* **What you have to do**
Look in the material below for the line holding "relocated | mouse". Set it down exactly, with each later line up to and including the line holding "relocated | cactus".
--- Data for analysis ---
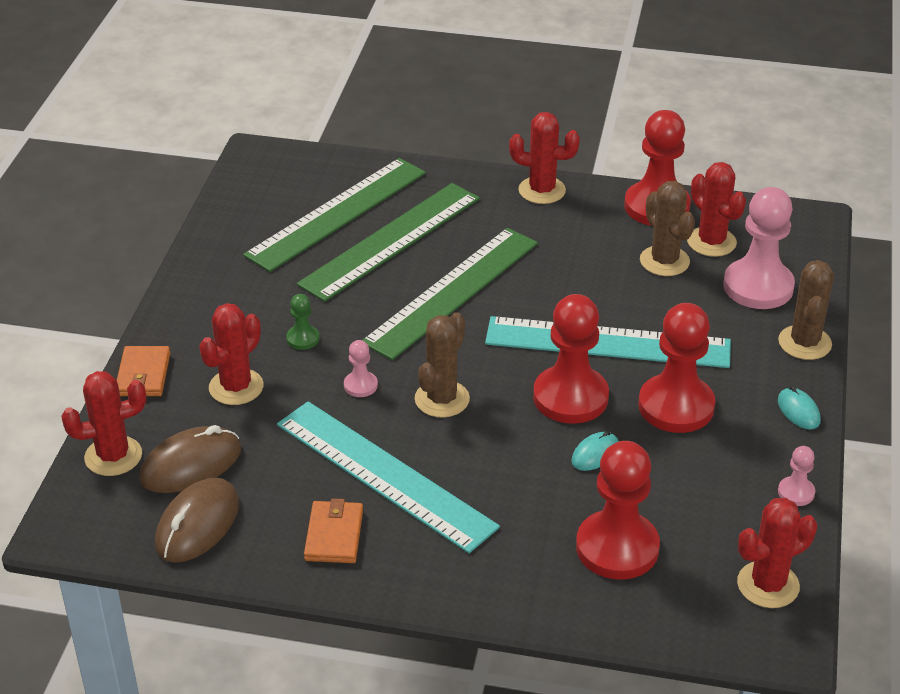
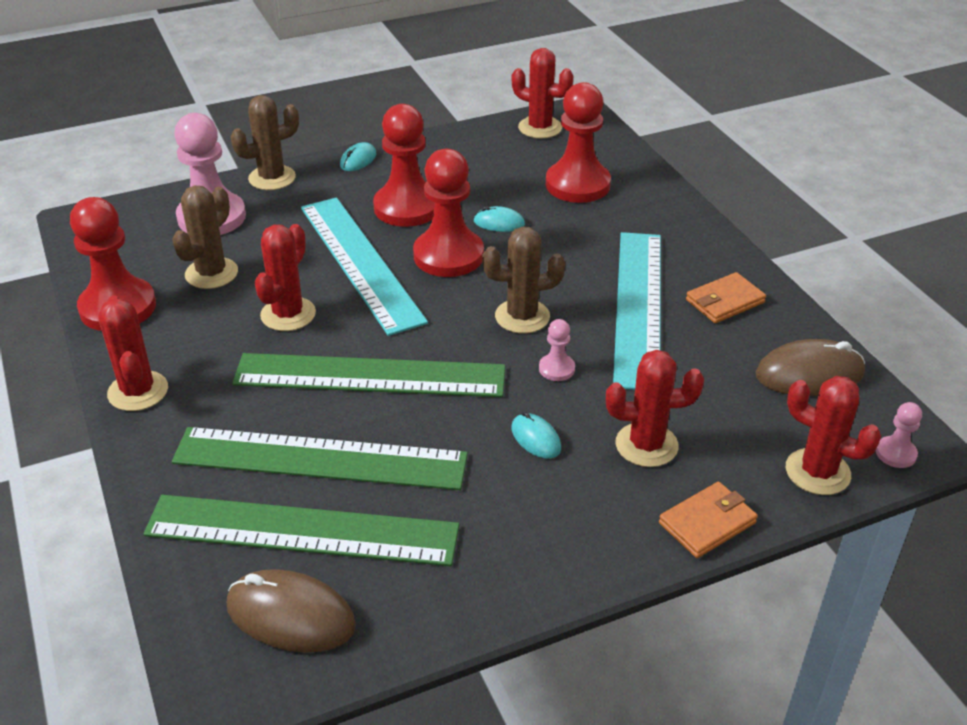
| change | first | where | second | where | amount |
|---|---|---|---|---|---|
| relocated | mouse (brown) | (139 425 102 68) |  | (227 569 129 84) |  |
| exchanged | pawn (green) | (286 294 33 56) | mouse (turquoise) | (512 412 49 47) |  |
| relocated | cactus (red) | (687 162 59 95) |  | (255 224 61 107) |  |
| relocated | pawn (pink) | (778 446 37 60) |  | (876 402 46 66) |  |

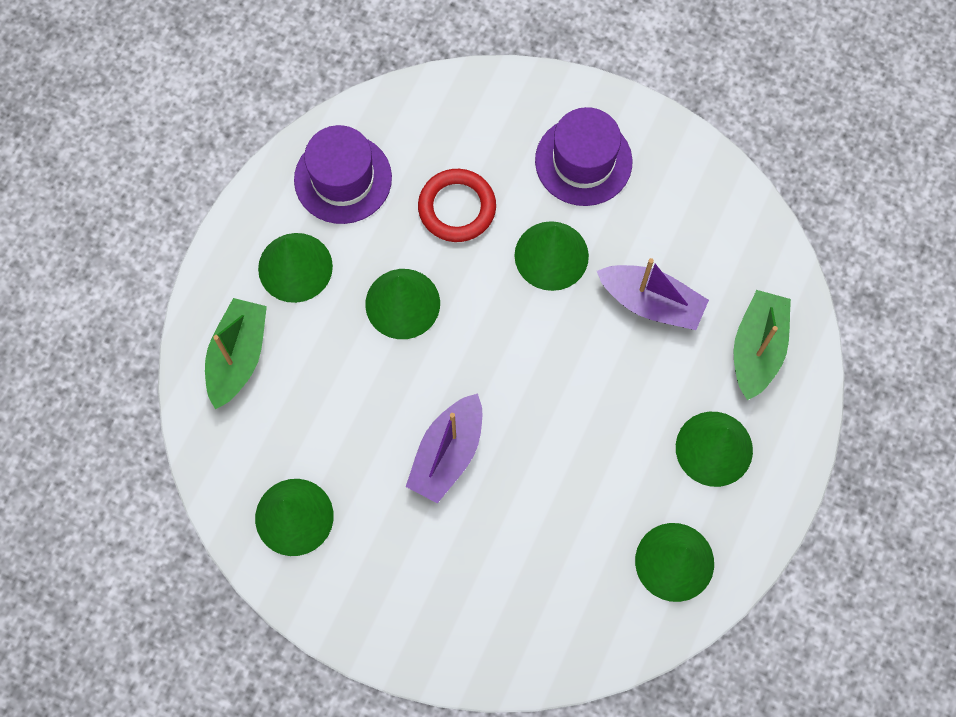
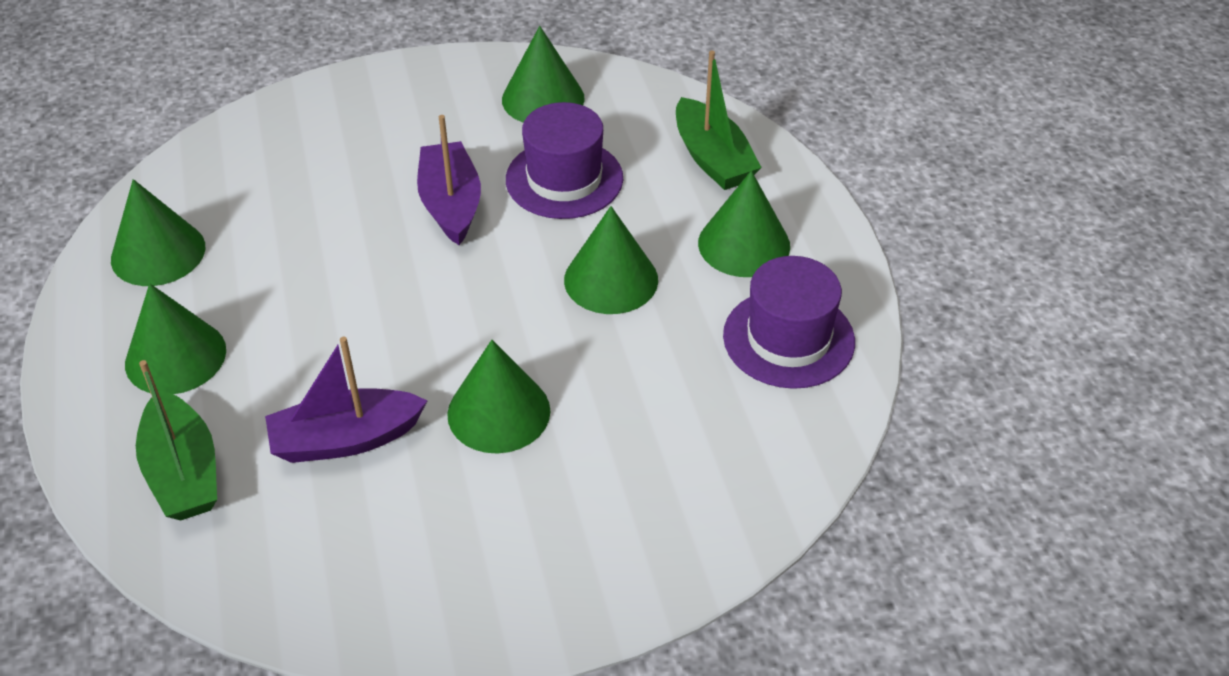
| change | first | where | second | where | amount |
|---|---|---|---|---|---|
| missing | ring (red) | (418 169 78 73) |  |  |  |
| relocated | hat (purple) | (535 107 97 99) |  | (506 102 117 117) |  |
---
--- Data for analysis ---
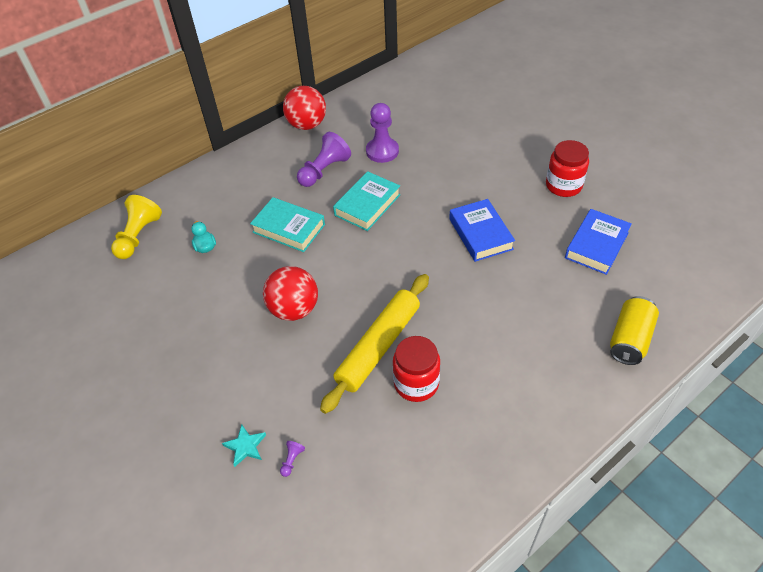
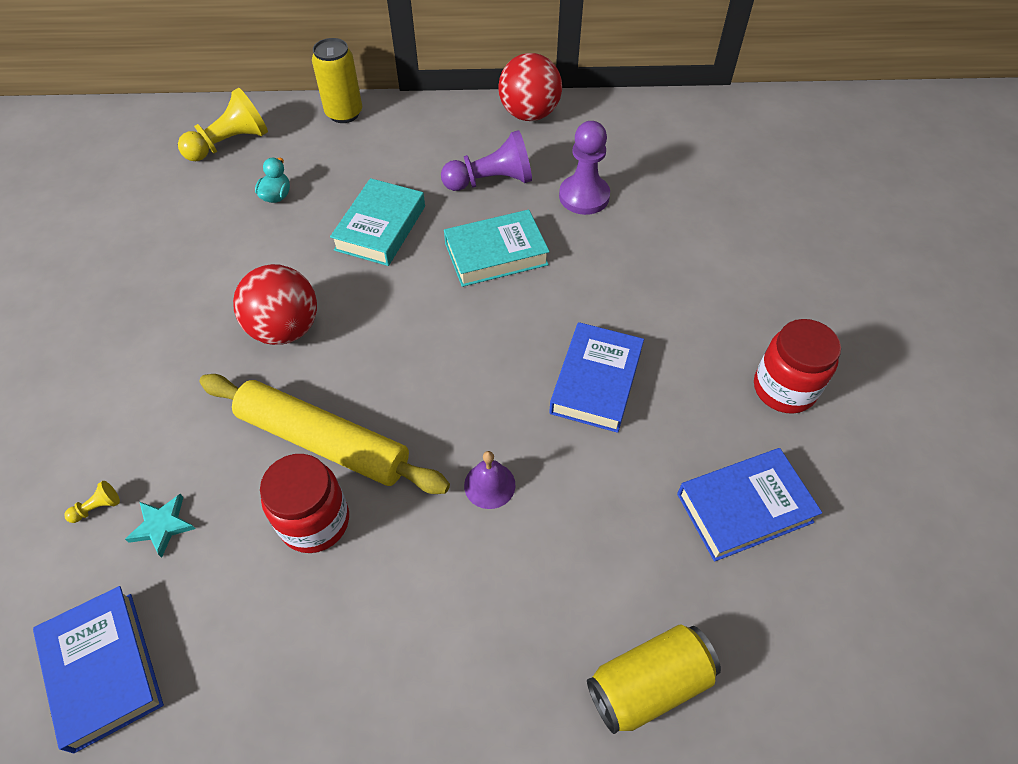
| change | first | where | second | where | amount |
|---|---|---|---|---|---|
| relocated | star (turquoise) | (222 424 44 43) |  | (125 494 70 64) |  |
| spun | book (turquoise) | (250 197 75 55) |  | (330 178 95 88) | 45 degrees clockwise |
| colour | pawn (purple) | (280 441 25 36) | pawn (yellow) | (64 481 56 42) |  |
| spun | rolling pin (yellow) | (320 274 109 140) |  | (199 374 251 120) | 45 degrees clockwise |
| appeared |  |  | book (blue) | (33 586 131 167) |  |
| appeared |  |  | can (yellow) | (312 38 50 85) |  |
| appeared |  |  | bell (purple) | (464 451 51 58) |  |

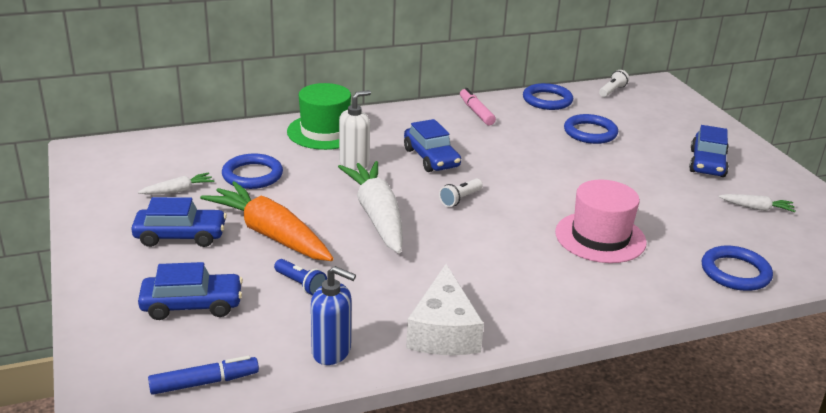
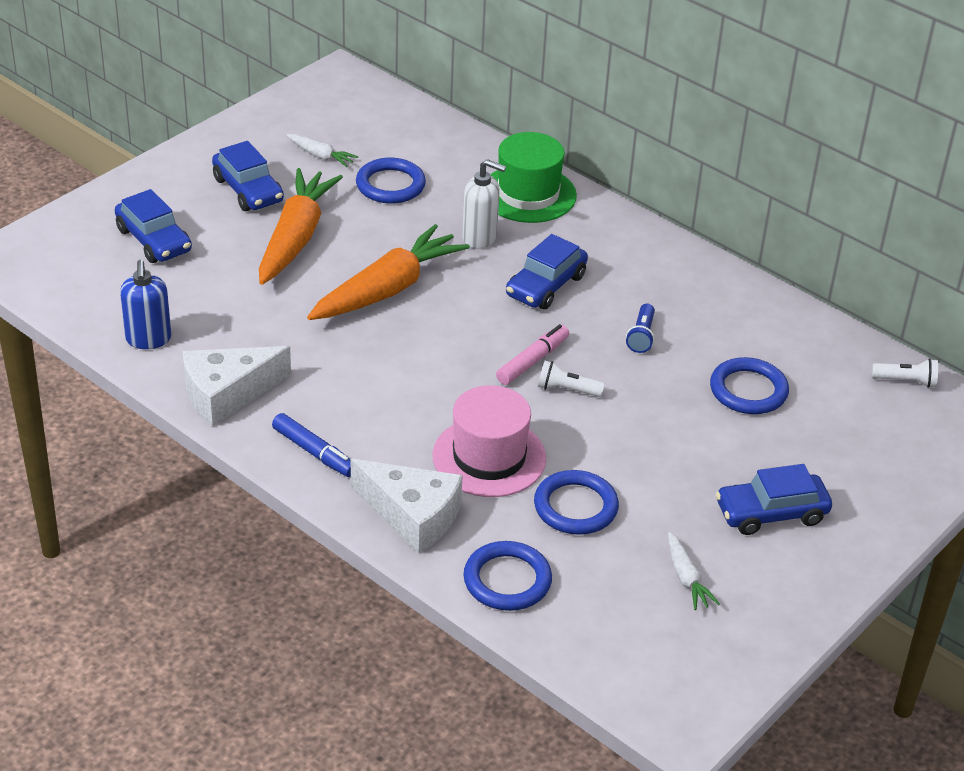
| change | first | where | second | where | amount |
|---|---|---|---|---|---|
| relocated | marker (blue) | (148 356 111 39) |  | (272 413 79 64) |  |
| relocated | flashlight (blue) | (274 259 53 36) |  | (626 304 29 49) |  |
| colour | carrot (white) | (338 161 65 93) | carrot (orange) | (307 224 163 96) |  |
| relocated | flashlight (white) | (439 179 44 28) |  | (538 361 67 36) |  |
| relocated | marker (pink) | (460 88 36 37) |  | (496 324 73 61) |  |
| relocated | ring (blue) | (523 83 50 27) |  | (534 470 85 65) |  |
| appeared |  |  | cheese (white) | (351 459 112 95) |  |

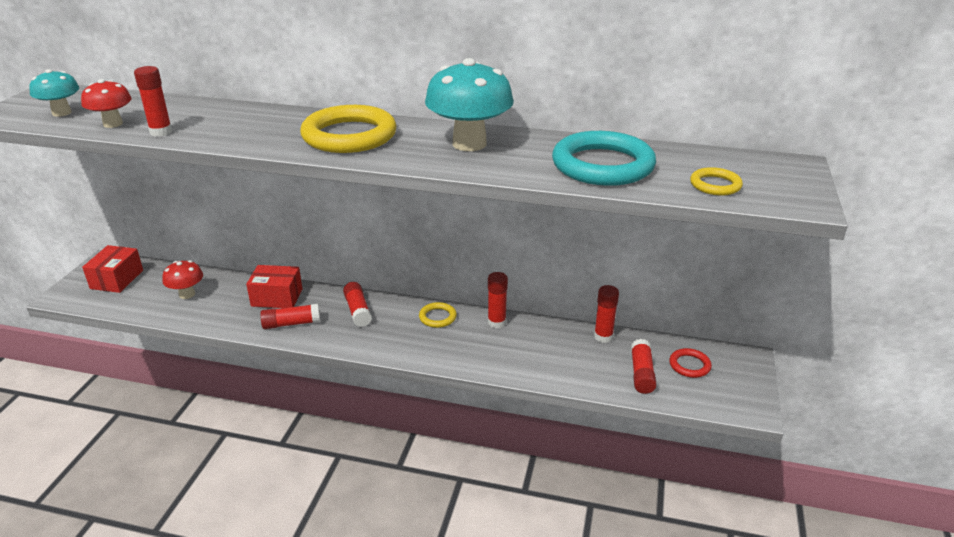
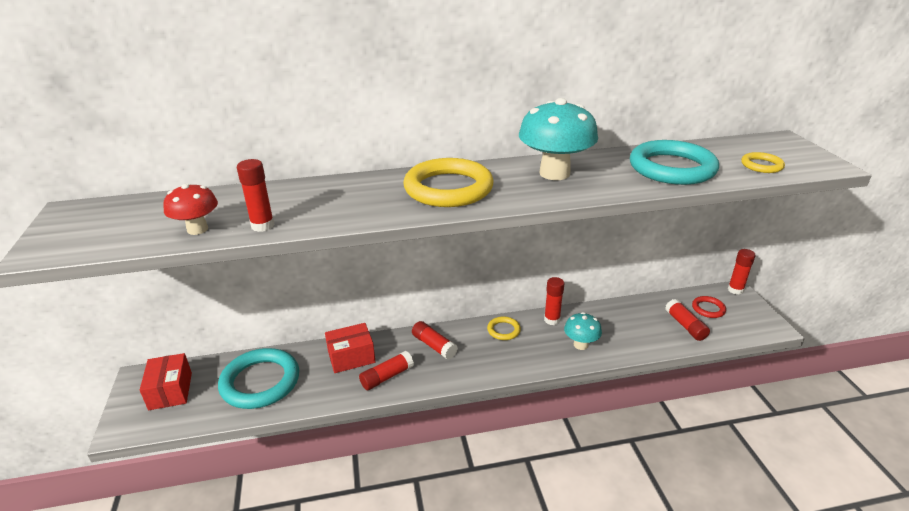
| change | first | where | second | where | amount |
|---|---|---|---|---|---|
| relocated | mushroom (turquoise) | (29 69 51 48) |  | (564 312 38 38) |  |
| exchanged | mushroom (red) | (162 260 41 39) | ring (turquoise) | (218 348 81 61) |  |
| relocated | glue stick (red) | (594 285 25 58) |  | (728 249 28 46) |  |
---
--- Data for analysis ---
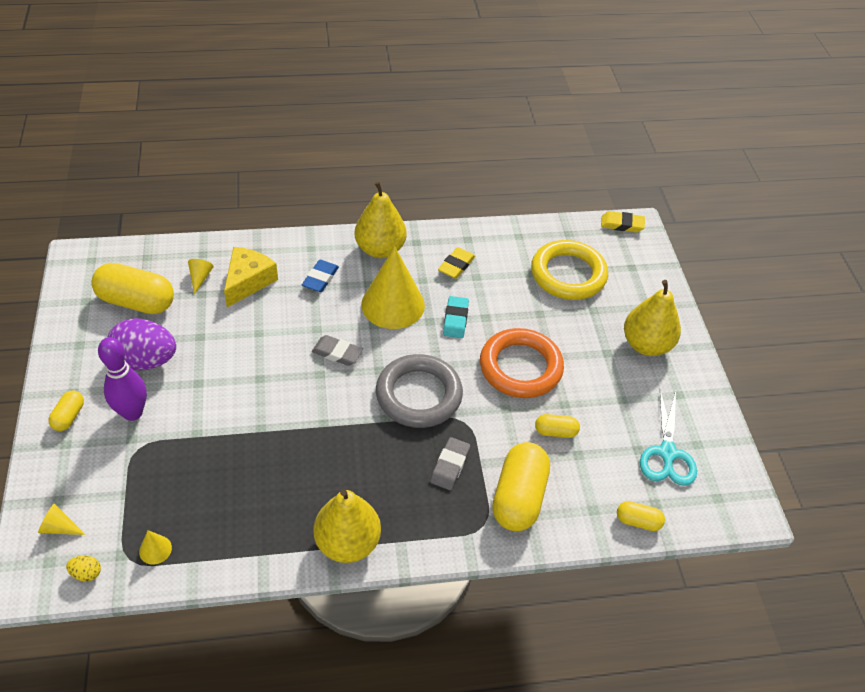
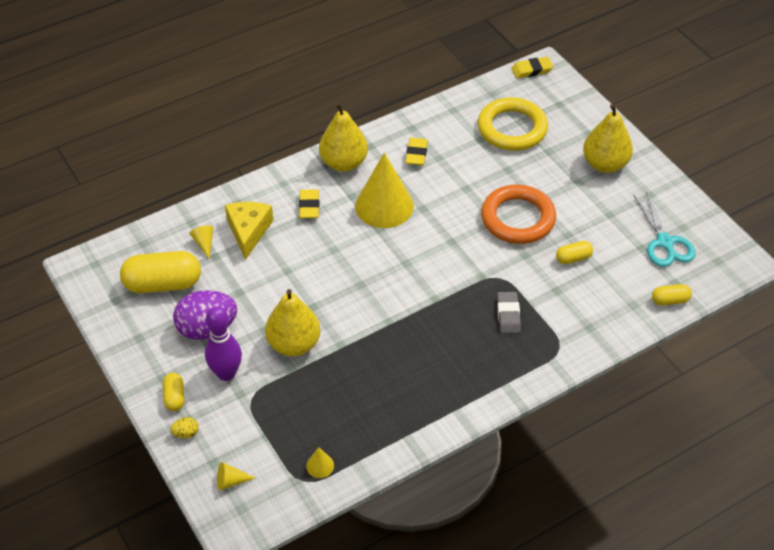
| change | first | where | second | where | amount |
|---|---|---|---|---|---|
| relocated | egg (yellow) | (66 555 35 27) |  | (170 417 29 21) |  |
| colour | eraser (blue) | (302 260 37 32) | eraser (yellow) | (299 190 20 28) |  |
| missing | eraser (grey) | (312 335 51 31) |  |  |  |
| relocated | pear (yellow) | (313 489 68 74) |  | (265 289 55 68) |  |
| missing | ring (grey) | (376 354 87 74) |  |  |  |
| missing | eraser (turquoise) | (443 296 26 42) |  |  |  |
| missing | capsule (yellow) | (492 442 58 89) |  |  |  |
---
* **Solved problem**
| relocated | mouse (brown) | (139 425 102 68) |  | (227 569 129 84) |  |
| exchanged | pawn (green) | (286 294 33 56) | mouse (turquoise) | (512 412 49 47) |  |
| relocated | cactus (red) | (687 162 59 95) |  | (255 224 61 107) |  |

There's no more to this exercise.